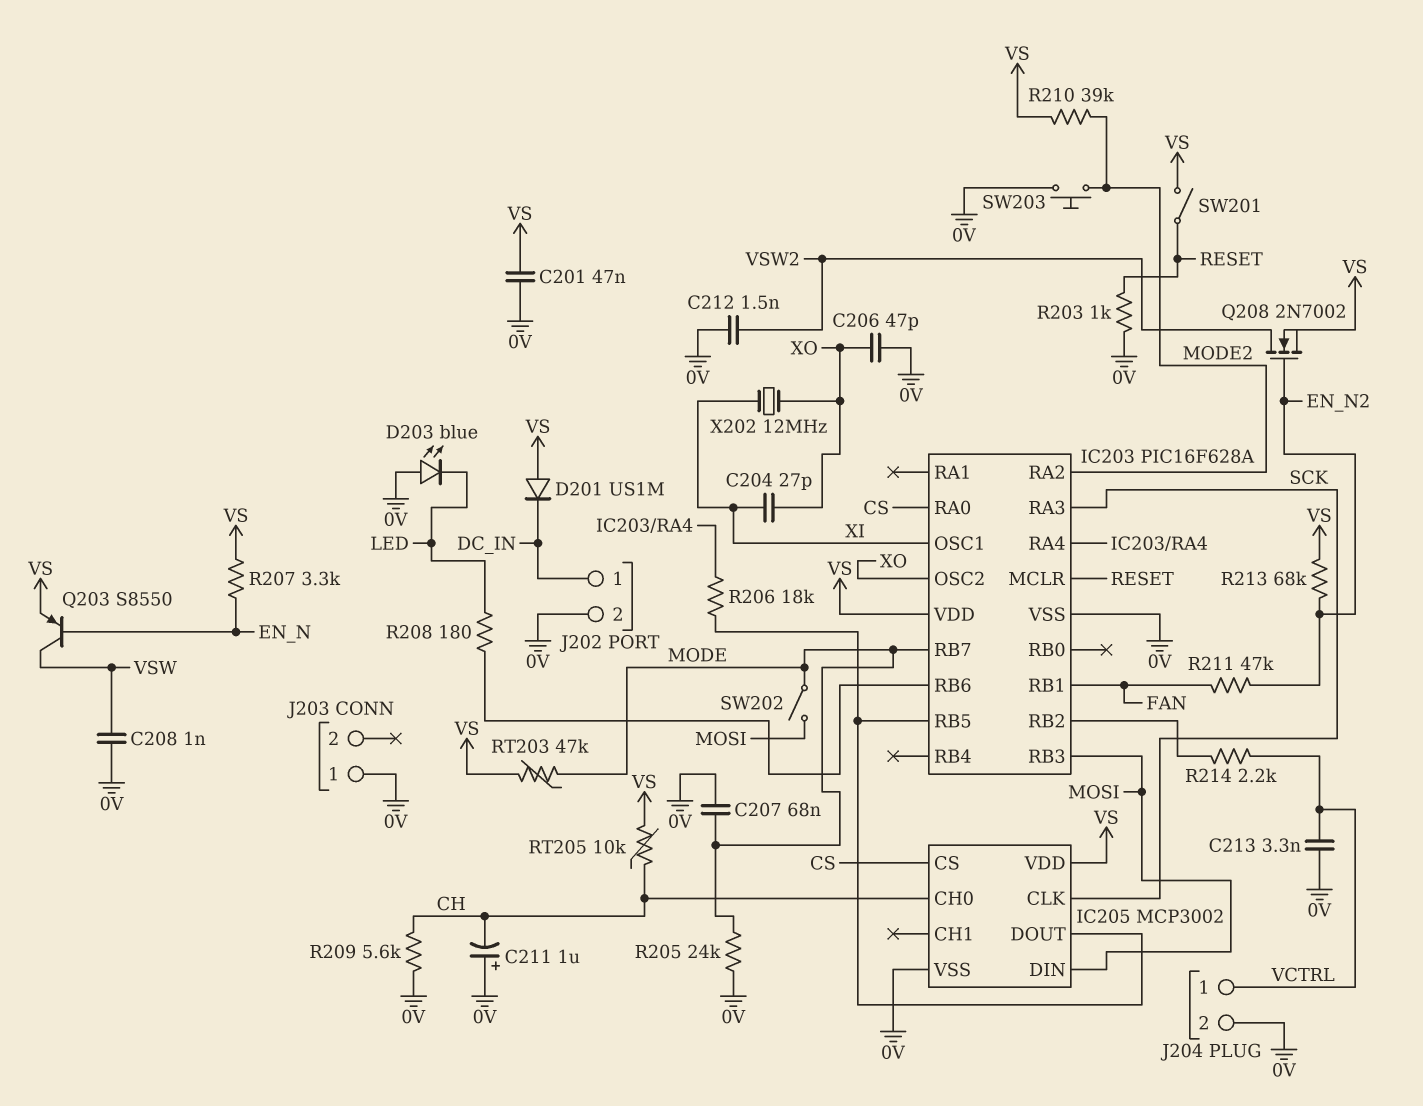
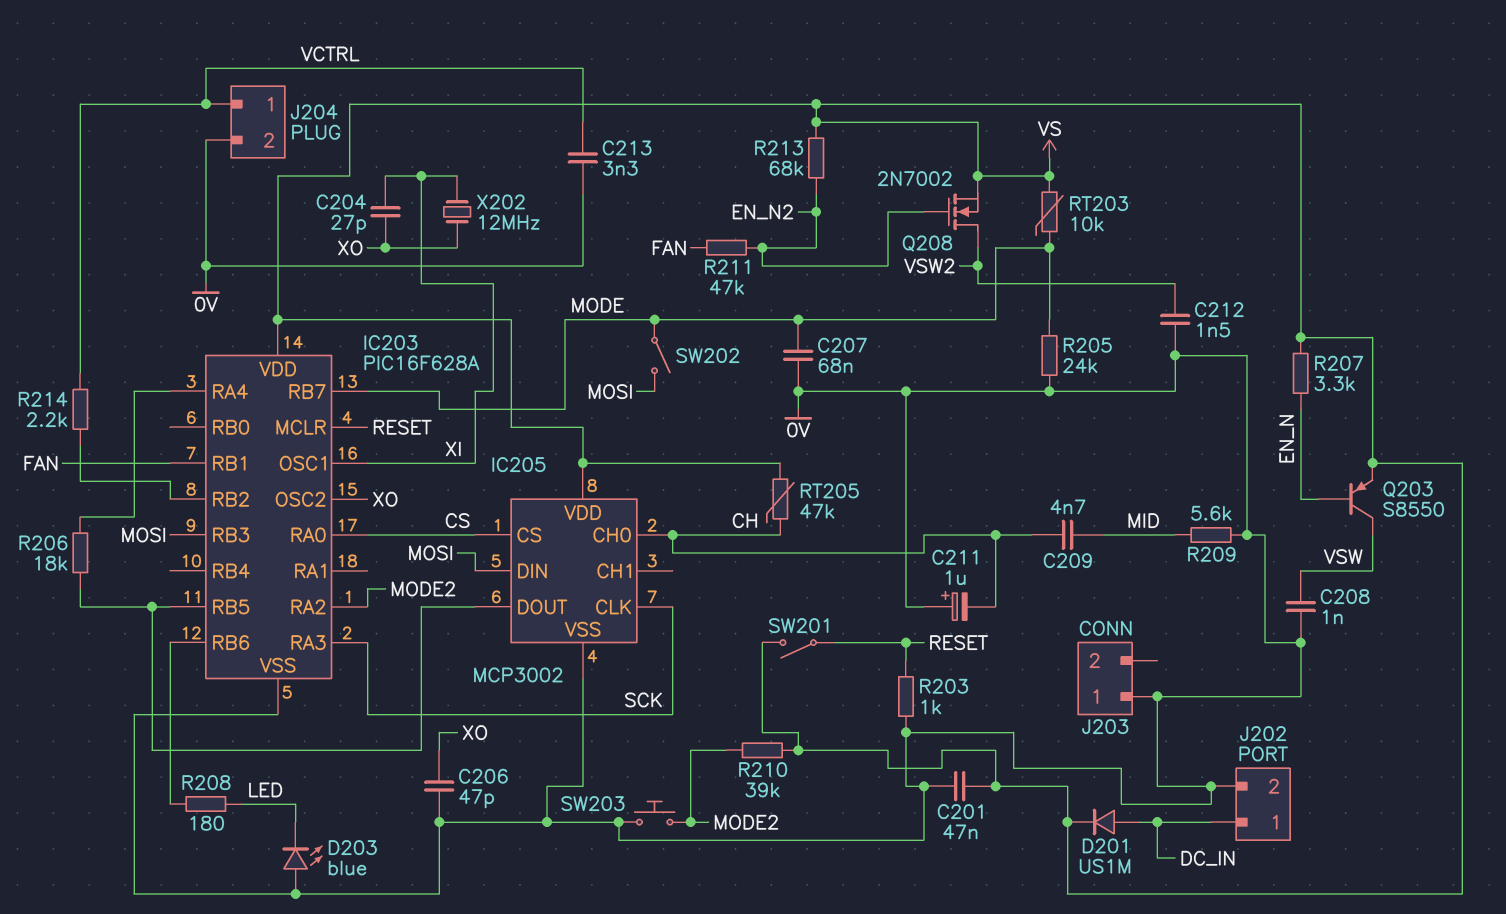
C209: none -> 4.7nF (CH, MID)
D201: diode US1M (A VS, K DC_IN) -> diode US1M (A DC_IN, K VS)
R209: 5.6k (0V, CH) -> 5.6k (0V, MID)
RT203: 47k (MODE, VS) -> 10k (MODE, VS)
RT205: 10k (CH, VS) -> 47k (CH, VS)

- - -

▸ **INSTRUCTIONS FOR THE TASK**
Here the answer is the exact run of lines above, from the line with "D201: diode US1M" down to the last, and nothing else.

▸ **ANSWER BOX**
D201: diode US1M (A VS, K DC_IN) -> diode US1M (A DC_IN, K VS)
R209: 5.6k (0V, CH) -> 5.6k (0V, MID)
RT203: 47k (MODE, VS) -> 10k (MODE, VS)
RT205: 10k (CH, VS) -> 47k (CH, VS)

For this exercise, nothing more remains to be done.